◆ DIRECTION:
Pull out every line below that contains the string "tuplet", and copy each one in full.

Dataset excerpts
◇ ◇ ◇ ◇ ◇

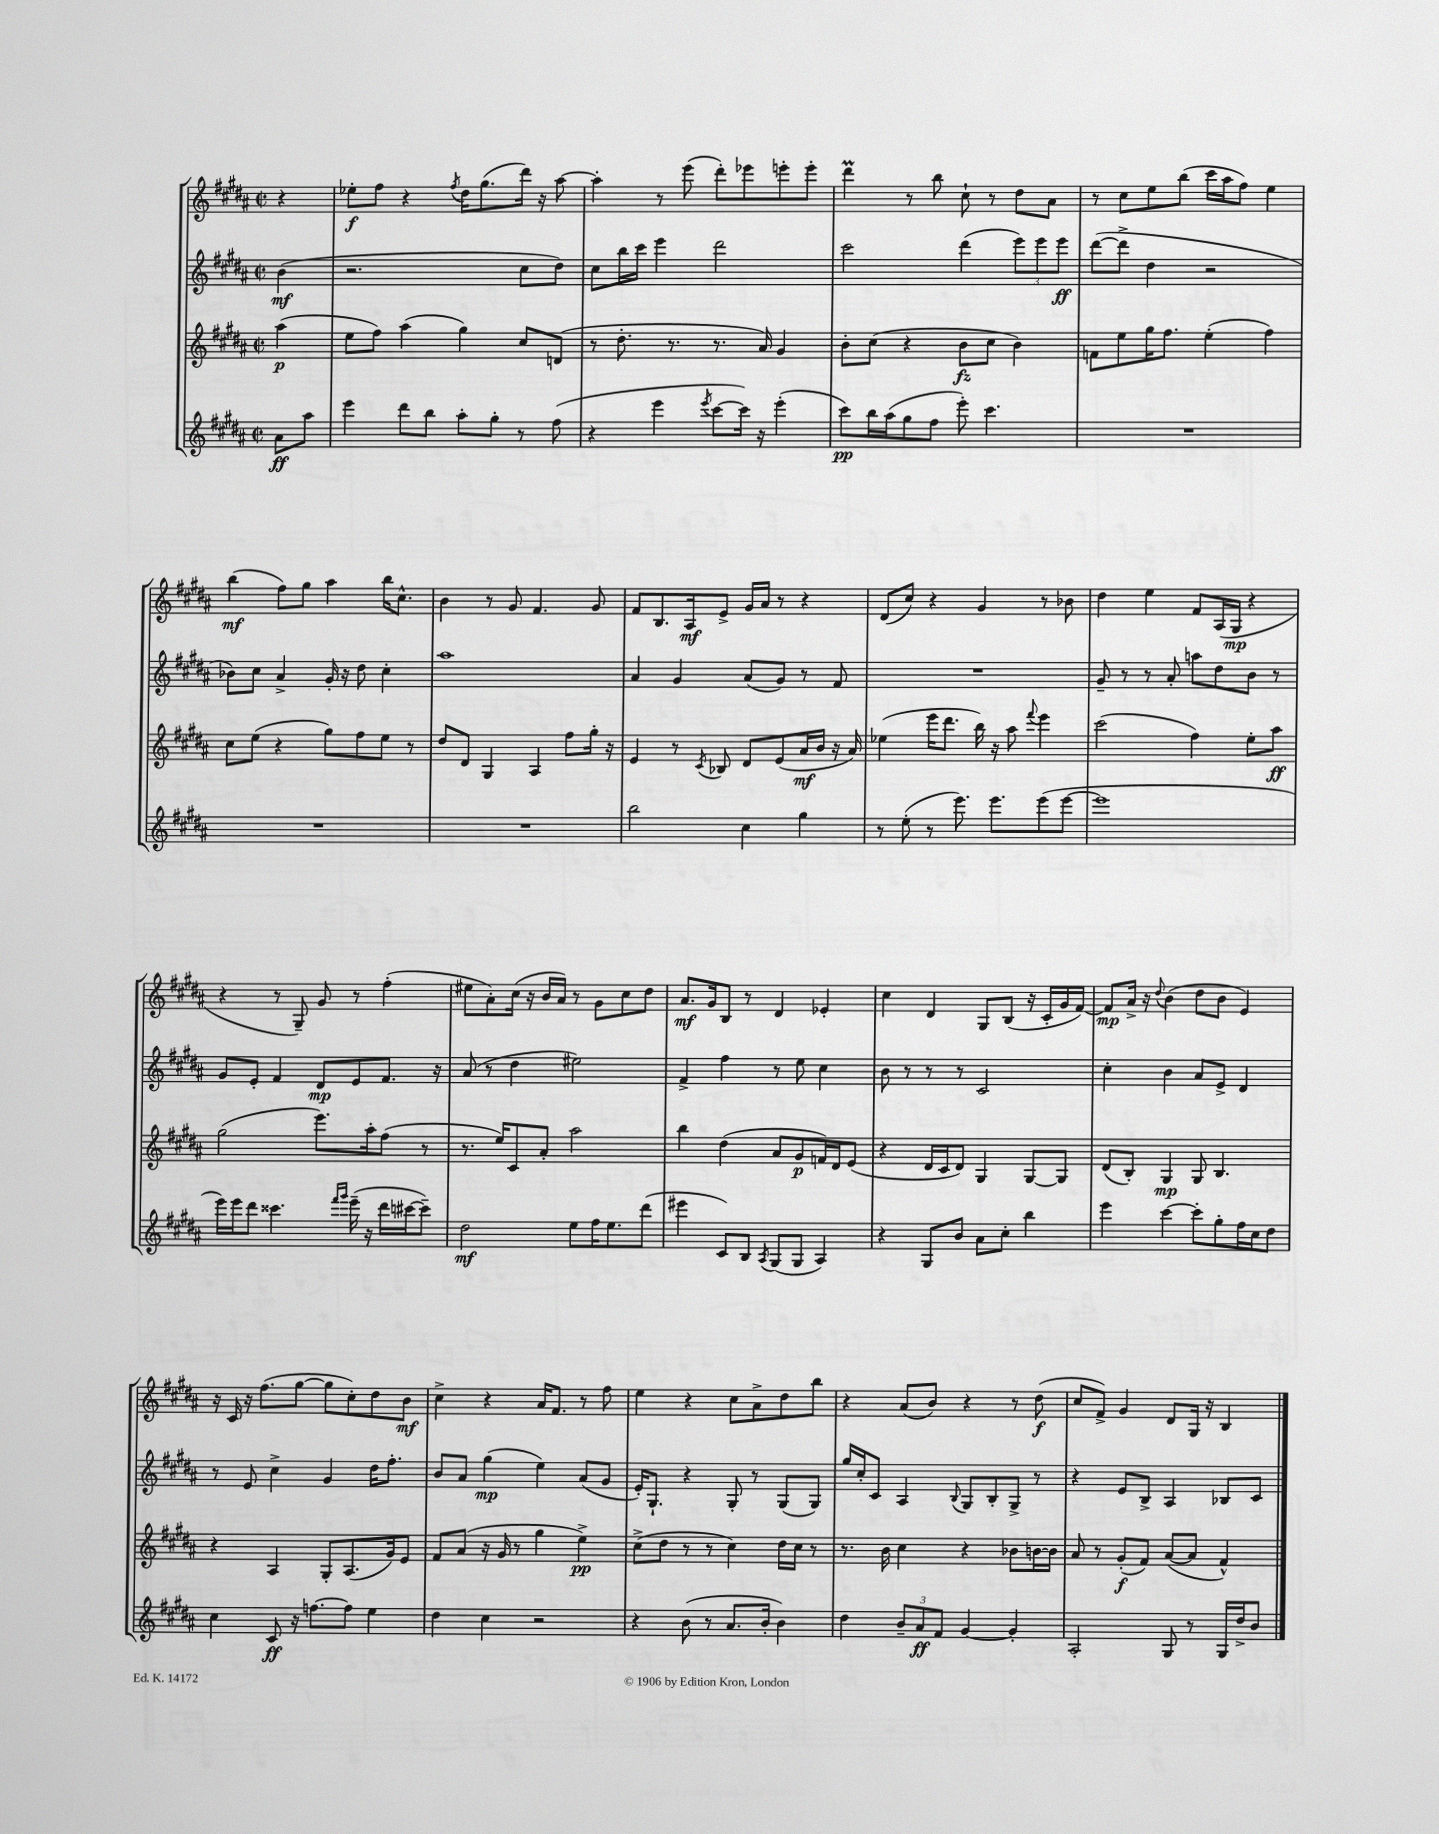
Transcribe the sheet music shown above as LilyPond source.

<<
\new StaffGroup <<
\new Staff = "s0" {
    \clef treble \key b \major \defaultTimeSignature \time 2/2 \partial 4
    r4 |
    ees''8-.\f fis''8 r4 \acciaccatura { fis''8 } dis''16 gis''8.( dis'''16) r16 ais''8~ |
    ais''4-. r8 e'''8( dis'''8-.) ees'''8 e'''8-. e'''8-. |
    dis'''4\prall r8 b''8 cis''8-! r8 dis''8 ais'8 |
    r8 cis''8 e''8 b''8( cis'''16 ais''16 fis''8) e''4 |
    b''4\mf( fis''8) gis''8 ais''4 b''16 cis''8.-^ |
    b'4 r8 gis'8 fis'4. gis'8 |
    fis'8 b8. ais16\mf e'8-> gis'16 ais'16 r8 r4 |
    dis'8( cis''8) r4 gis'4 r8 bes'8 |
    dis''4 e''4 fis'8 ais16( gis16\mp r4 |
    r4 r8 gis8--) gis'8 r8 fis''4-.( |
    eis''8 ais'8-.) cis''16( r16 b'16 ais'16) r8 gis'8 cis''8 dis''8 |
    ais'8.\mf gis'16 b8 r8 dis'4 ees'4-. |
    cis''4 dis'4 gis8 b8( r16 cis'16-. gis'16 fis'16~) |
    fis'8\mp ais'16-> r16 \appoggiatura { dis''8 } b'4( dis''8 b'8 e'4) |
    r16 cis'16 r16 fis''8.( gis''8~ gis''8 cis''8-.) dis''8 b'8\mf |
    cis''4-> r4 ais'16 fis'8. r8 fis''8 |
    e''4 r4 cis''8 ais'8-> dis''8 b''8 |
    r4 ais'8( b'8) r4 r8 dis''8\f( |
    cis''8 fis'8->) gis'4 dis'8 gis16 r16 b4 \bar "|." |
}
\new Staff = "s1" {
    \clef treble \key b \major \defaultTimeSignature \time 2/2 \partial 4
    b'4\mf( |
    r2. cis''8 dis''8) |
    cis''8 b''16 cis'''16 e'''4 dis'''2 |
    cis'''2 dis'''4( \tuplet 3/2 { e'''8) e'''8 e'''8\ff } |
    dis'''8~( dis'''8-> dis''4 r2 |
    bes'8) cis''8 ais'4-> gis'16-. r16 dis''8 cis''4-. |
    ais''1 |
    ais'4 gis'4 ais'8( gis'8) r8 fis'8 |
    R1 |
    gis'8-- r8 r8 ais'8-. a''8 dis''8 b'8 r8 |
    gis'8 e'8-. fis'4 dis'8\mp e'8 fis'8. r16 |
    ais'8( r8 dis''4 eis''2) |
    fis'4-> fis''4 r8 e''8 cis''4 |
    b'8 r8 r8 r8 cis'2 |
    cis''4-. b'4 ais'8 e'8-> dis'4 |
    r8 e'8 cis''4-> gis'4 dis''16 fis''8.-. |
    b'8 ais'8 gis''4\mp( e''4) ais'8( gis'8 |
    e'16-.) gis8.-! r4 gis8-. r8 gis8( gis8) |
    gis''16 cis''16-. cis'8 ais4 \appoggiatura { b8 } gis8 b8-. gis8-> r8 |
    r4 e'8 b8-> ais4 bes8 cis'8 \bar "|." |
}
\new Staff = "s2" {
    \clef treble \key b \major \defaultTimeSignature \time 2/2 \partial 4
    ais''4\p( |
    e''8 fis''8) ais''4( gis''4) cis''8 d'8( |
    r8 dis''8.-. r8. r8. ais'16) gis'4 |
    b'8-. cis''8( r4 b'8\fz cis''8 b'4) |
    f'8 e''8 gis''16 fis''8. e''4-.( fis''4) |
    cis''8 e''8( r4 gis''8) fis''8 e''8 r8 |
    dis''8 dis'8 gis4 ais4 fis''8 gis''16-. r16 |
    e'4 r8 \acciaccatura { cis'8 } bes8 dis'8 e'8( ais'16\mf b'16 r16 ais'16) |
    ees''4( e'''16 dis'''8. b''16) r16 ais''8 \appoggiatura { fis'''8 } e'''4 |
    cis'''2( fis''4) e''8-. ais''8\ff |
    gis''2( e'''8.) ais''16-. fis''8( r8 |
    r8. e''16) cis'8 ais'8-. ais''2 |
    b''4 dis''4( ais'8 gis'8\p f'16) dis'16 e'8( |
    r4 dis'16 cis'16 dis'8) gis4 gis8~ gis8 |
    dis'8( b8-.) gis4\mp gis8 b4. |
    r4 ais4 gis8-. ais8.( gis'16) e'8 |
    fis'8 ais'8( r16 gis'16 r8 gis''4 e''4->\pp) |
    cis''8->( dis''8 r8 r8 cis''4) dis''16 cis''16 r8 |
    r8. b'16 cis''4 r4 bes'8 b'16~ b'16 |
    ais'8 r8 gis'8-.\f( fis'8) ais'8~( ais'8 fis'4-^) \bar "|." |
}
\new Staff = "s3" {
    \clef treble \key b \major \defaultTimeSignature \time 2/2 \partial 4
    ais'8\ff ais''8 |
    e'''4 dis'''8 b''8 ais''8-. gis''8-. r8 fis''8( |
    r4 e'''4 \acciaccatura { e'''8 } cis'''8~ cis'''16) r16 e'''4-.( |
    cis'''8\pp) b''16 ais''16( gis''8 fis''8 e'''8-.) cis'''4. |
    R1 |
    R1 |
    R1 |
    b''2 cis''4 gis''4 |
    r8 e''8-.( r8 e'''8.) e'''8. e'''8( e'''8~ |
    e'''1 |
    e'''16) e'''16 dis'''8 cisis'''4. \grace { fis'''16 gis'''16 } e'''16--( r16 dis'''16 cis'''16~ cis'''8--) |
    dis''2\mf e''8 fis''16 e''8. dis'''8( |
    eis'''4 cis'8) b8 \acciaccatura { ais8 } gis8( gis8 ais4) |
    r4 gis8 b'8 ais'8 cis''8-. b''4 |
    e'''4 cis'''4~ cis'''8-. gis''8-. fis''16 cis''16 dis''8 |
    cis''4 cis'8\ff r16 f''8.~ f''8 e''4 |
    dis''4 cis''4 r2 |
    r4 b'8( r8 ais'8. b'16-. b'4) |
    dis''4 \tuplet 3/2 { b'8-- ais'8\ff fis'8 } gis'4~ gis'4-. |
    ais2-. gis8 r8 gis16 dis''16-> b'8 \bar "|." |
}
>>
>>
\layout { \context { \Score \remove "Bar_number_engraver" } }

◇ ◇ ◇ ◇ ◇

◆ SOLUTION TO THE EXERCISE:
    cis'''2 dis'''4( \tuplet 3/2 { e'''8) e'''8 e'''8\ff } |
    dis''4 \tuplet 3/2 { b'8-- ais'8\ff fis'8 } gis'4~ gis'4-. |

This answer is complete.